Exact copy, no pictures: repeat the data that follows.

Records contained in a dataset
++++++++++++++++++++
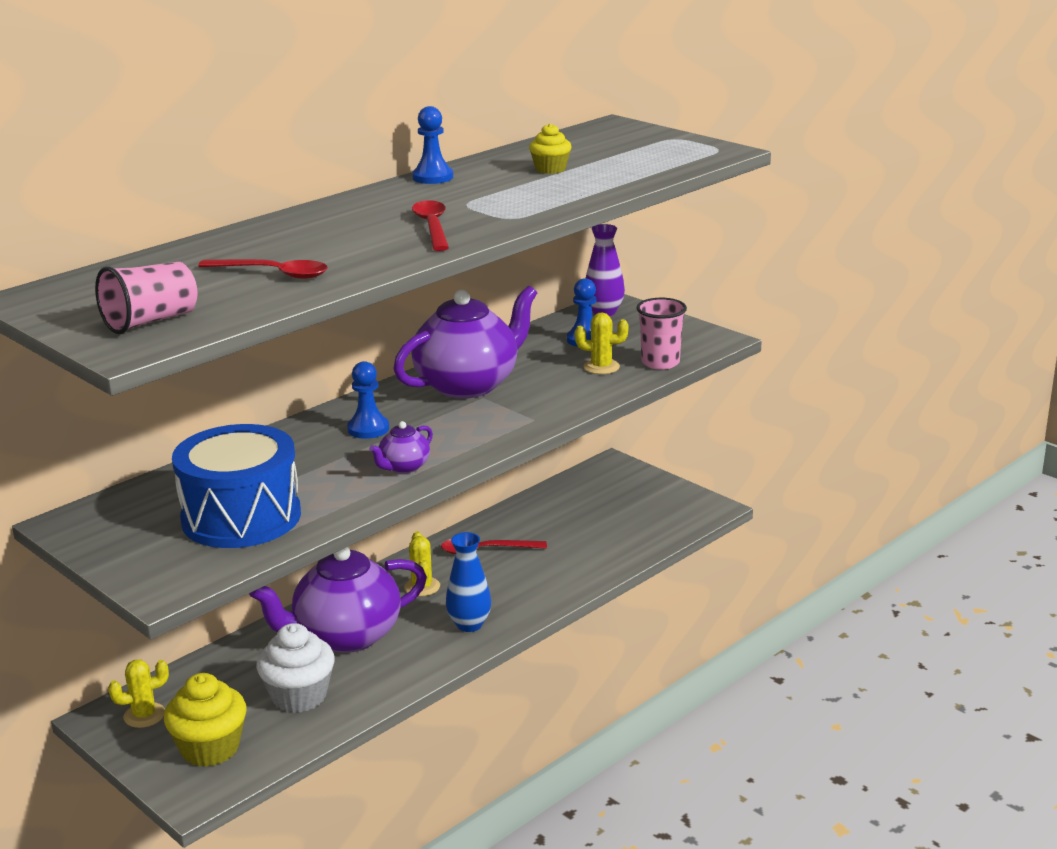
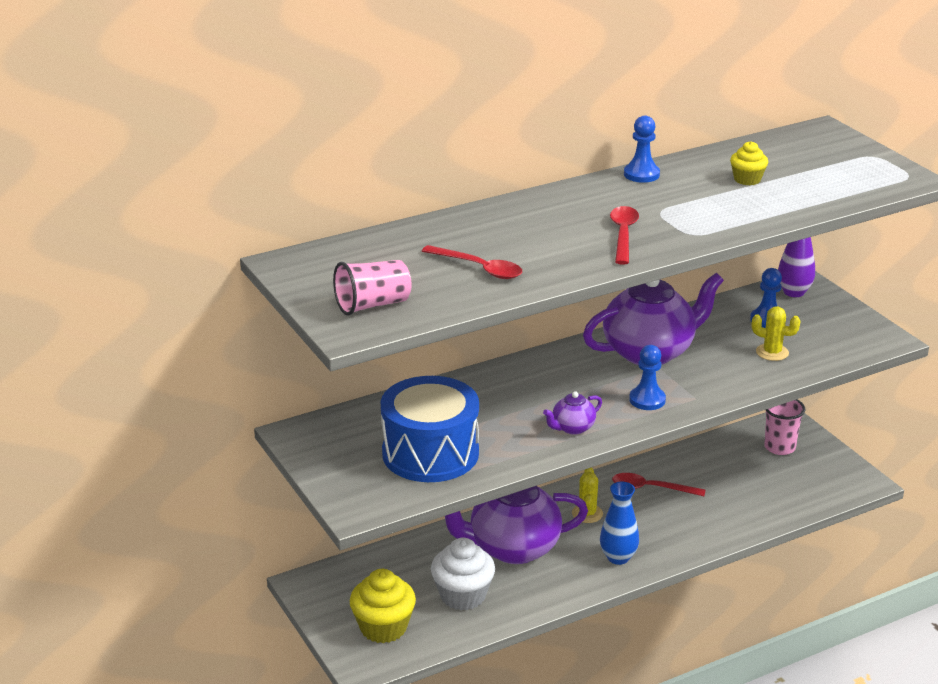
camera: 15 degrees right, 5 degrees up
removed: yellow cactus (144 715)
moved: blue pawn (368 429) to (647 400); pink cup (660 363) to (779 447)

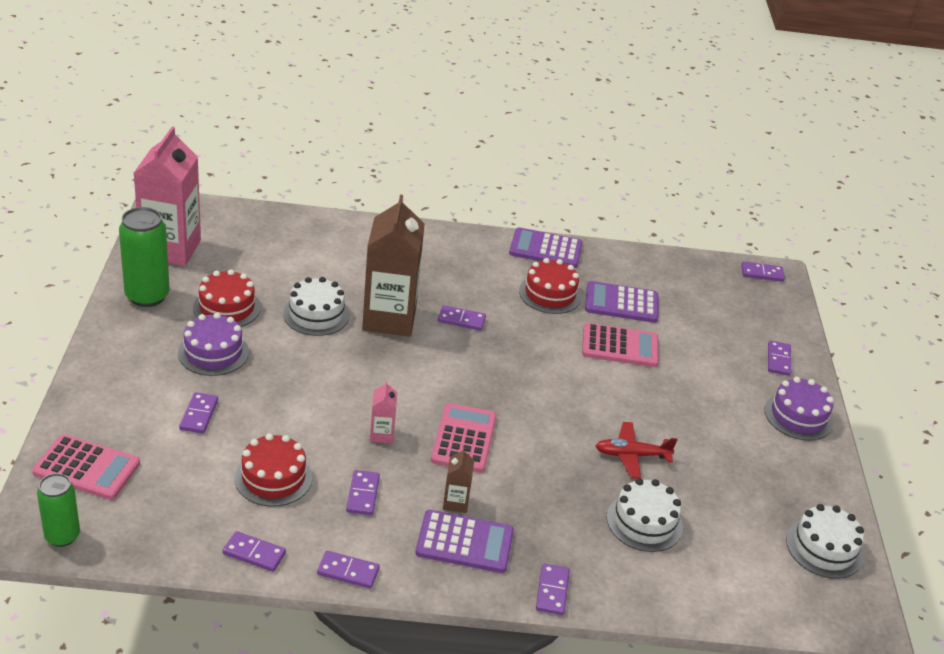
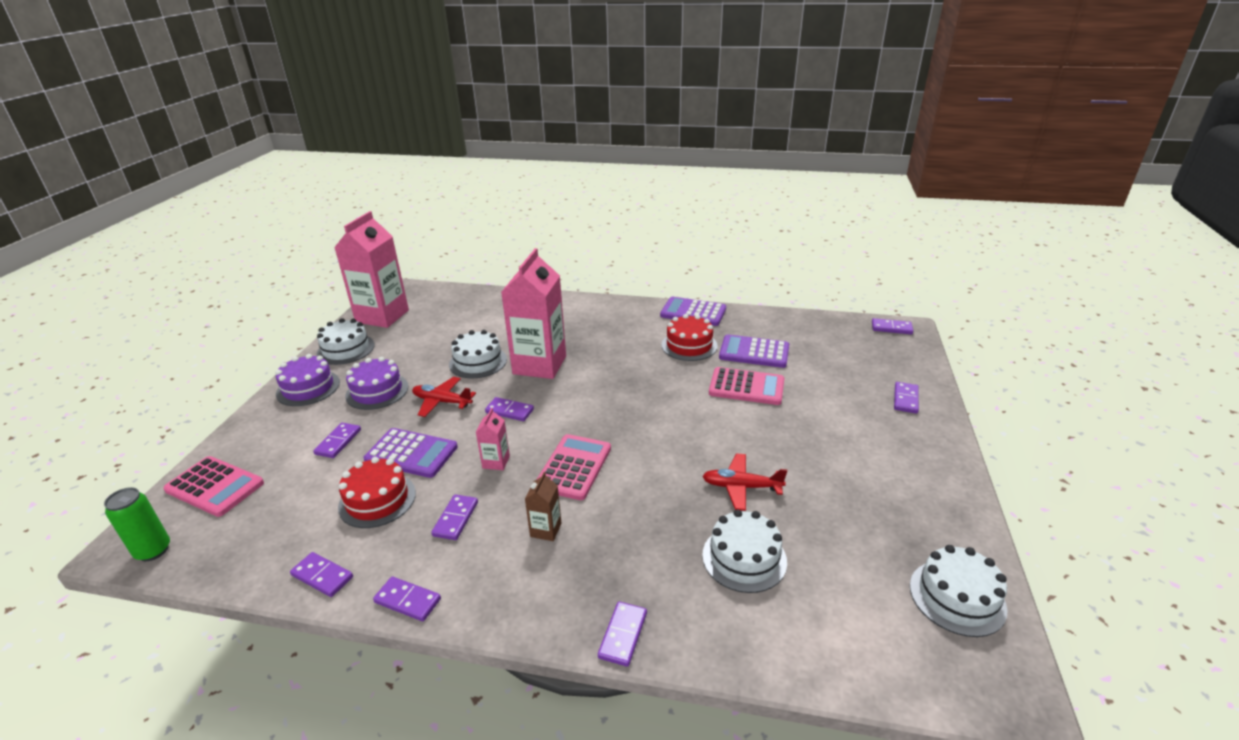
camera: 15 degrees right, 5 degrees down
removed: red cake (227 307)
added: red plane (442 402)
moved: purple calculator (464 542) to (411 453); purple domino (461 320) to (509 411); purple cake (798 416) to (308 388)
replaced: green can (147 296) to white cake (346 349)
recoloured: brown carton (389 318) to pink carton (539 365)

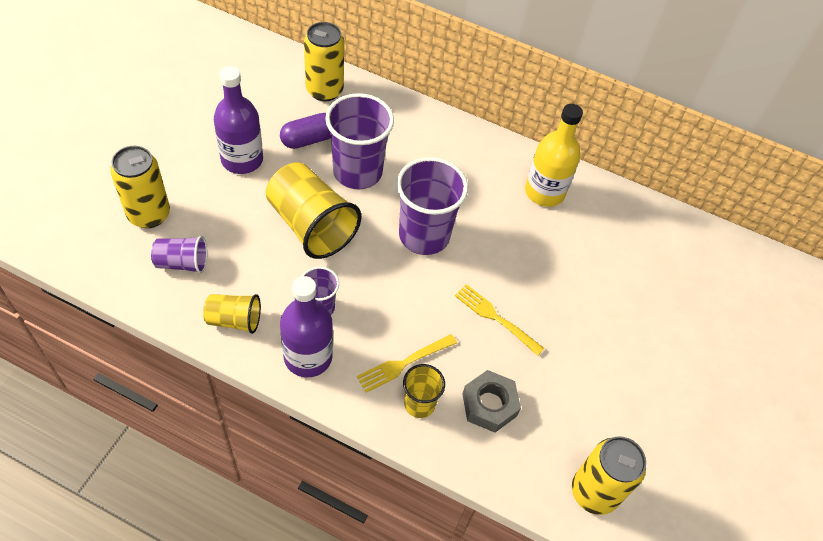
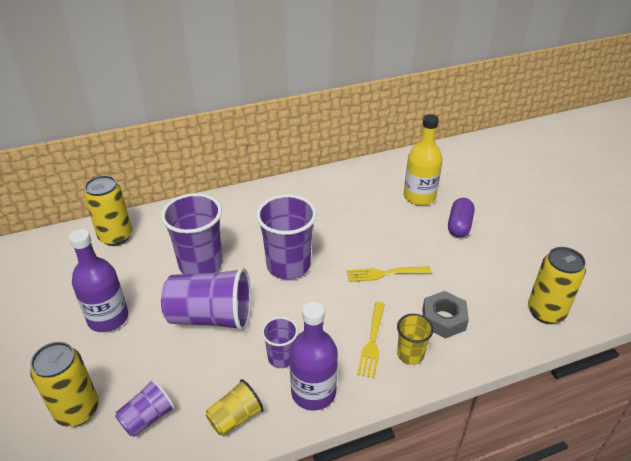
camera: 40 degrees left, 15 degrees down
moved: purple capsule (309 139) to (459 225); yellow bottle (544 192) to (419 197)
recoloured: yellow cup (311 225) to purple cup (211 317)

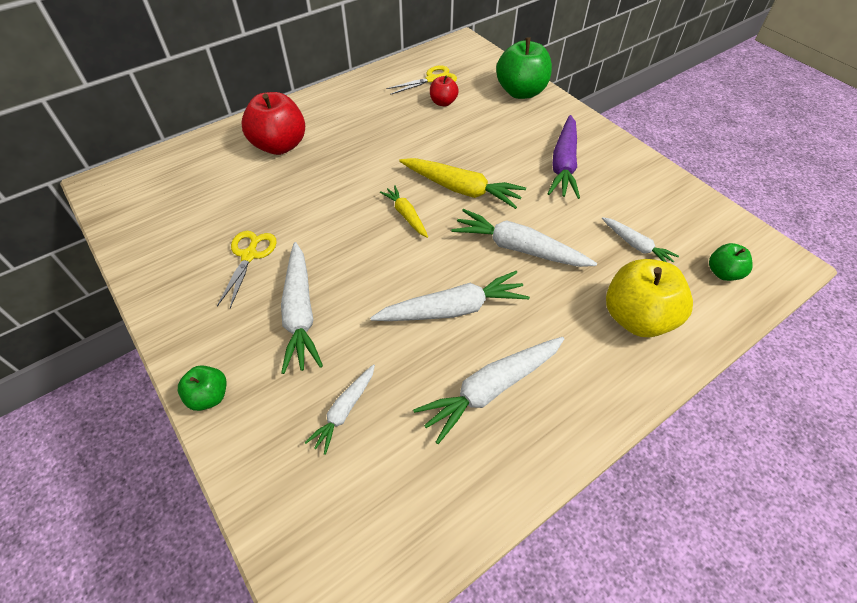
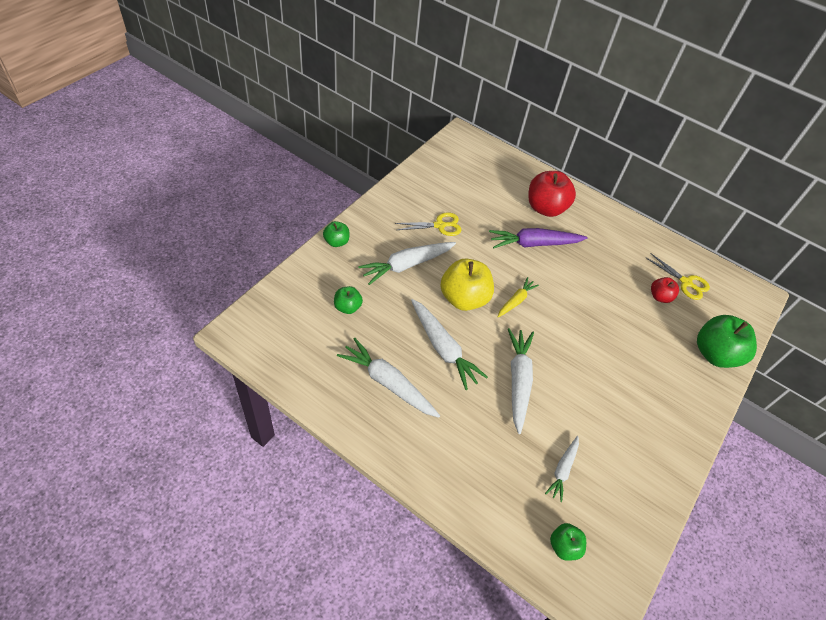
camera: 65 degrees right, 0 degrees up
removed: yellow carrot (461 189)
moved: purple carrot (563 164) to (534 244); yellow apple (636 317) to (464 298)
replaced: white carrot (344 411) to green apple (347 307)

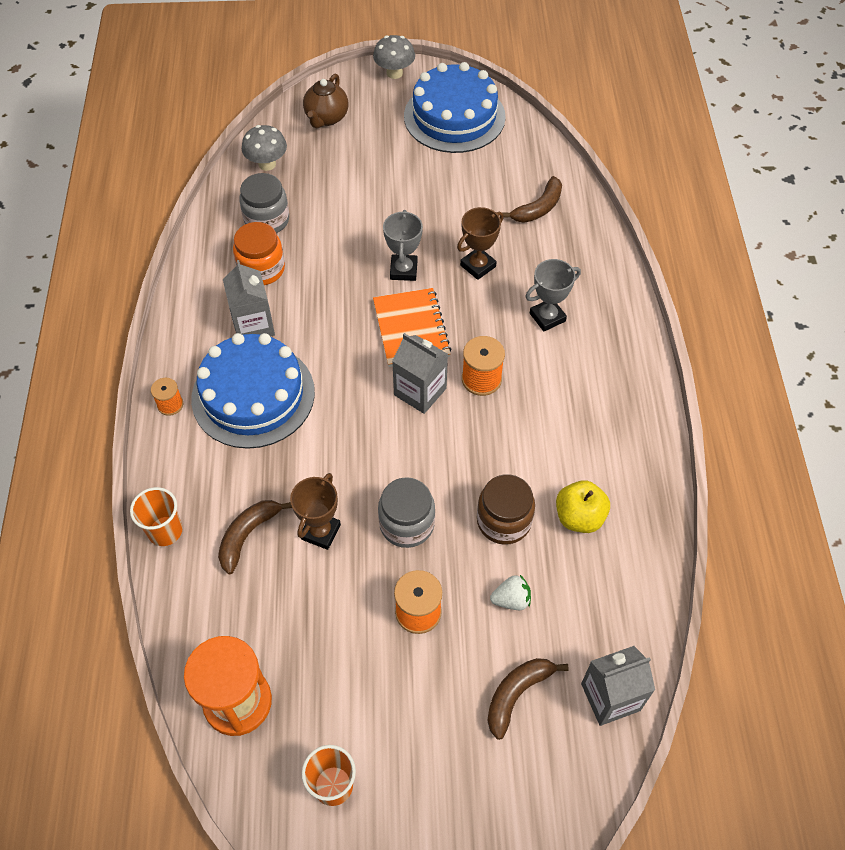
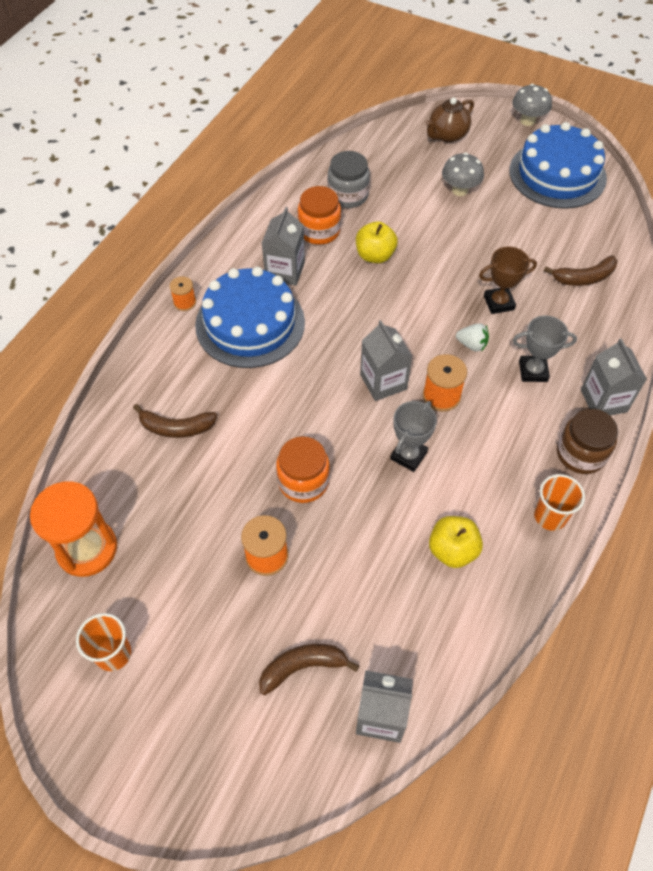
camera: 30 degrees right, 0 degrees up
removed: brown trophy (320 532); orange notebook (411 329)
added: yellow apple (375 255); grey carton (603 400)
moved: orange cup (165 531) to (550 516); grey mushroom (267 164) to (459 190); grey trophy (403 270) to (408 455); brown jar (504 521) to (580 454); white strawberry (511 600) to (472 344)
recoloured: grey jar (407 524) to orange jar (303 481)
turned: brown banana (247 535) = (176 428) 150 degrees counterclockwise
++++++++++++++++++++
[TASK RESULT]:
camera: 15 degrees right, 5 degrees up
removed: yellow cactus (144 715)
moved: blue pawn (368 429) to (647 400); pink cup (660 363) to (779 447)

camera: 15 degrees right, 5 degrees down
removed: red cake (227 307)
added: red plane (442 402)
moved: purple calculator (464 542) to (411 453); purple domino (461 320) to (509 411); purple cake (798 416) to (308 388)
replaced: green can (147 296) to white cake (346 349)
recoloured: brown carton (389 318) to pink carton (539 365)

camera: 40 degrees left, 15 degrees down
moved: purple capsule (309 139) to (459 225); yellow bottle (544 192) to (419 197)
recoloured: yellow cup (311 225) to purple cup (211 317)

camera: 65 degrees right, 0 degrees up
removed: yellow carrot (461 189)
moved: purple carrot (563 164) to (534 244); yellow apple (636 317) to (464 298)
replaced: white carrot (344 411) to green apple (347 307)

camera: 30 degrees right, 0 degrees up
removed: brown trophy (320 532); orange notebook (411 329)
added: yellow apple (375 255); grey carton (603 400)
moved: orange cup (165 531) to (550 516); grey mushroom (267 164) to (459 190); grey trophy (403 270) to (408 455); brown jar (504 521) to (580 454); white strawberry (511 600) to (472 344)
recoloured: grey jar (407 524) to orange jar (303 481)
turned: brown banana (247 535) = (176 428) 150 degrees counterclockwise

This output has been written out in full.